Recorded data: Begin

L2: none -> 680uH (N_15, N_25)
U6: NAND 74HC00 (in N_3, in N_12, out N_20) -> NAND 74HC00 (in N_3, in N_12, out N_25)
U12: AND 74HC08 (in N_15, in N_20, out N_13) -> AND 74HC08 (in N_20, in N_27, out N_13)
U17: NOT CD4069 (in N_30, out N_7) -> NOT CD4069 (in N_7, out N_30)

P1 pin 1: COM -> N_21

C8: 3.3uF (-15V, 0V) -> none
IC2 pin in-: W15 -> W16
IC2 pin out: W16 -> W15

Recorded data: End

• **Assignment**: Repeat every record exactly, so that nothing is lost or altered.

• **Answer space**:
L2: none -> 680uH (N_15, N_25)
U6: NAND 74HC00 (in N_3, in N_12, out N_20) -> NAND 74HC00 (in N_3, in N_12, out N_25)
U12: AND 74HC08 (in N_15, in N_20, out N_13) -> AND 74HC08 (in N_20, in N_27, out N_13)
U17: NOT CD4069 (in N_30, out N_7) -> NOT CD4069 (in N_7, out N_30)

P1 pin 1: COM -> N_21

C8: 3.3uF (-15V, 0V) -> none
IC2 pin in-: W15 -> W16
IC2 pin out: W16 -> W15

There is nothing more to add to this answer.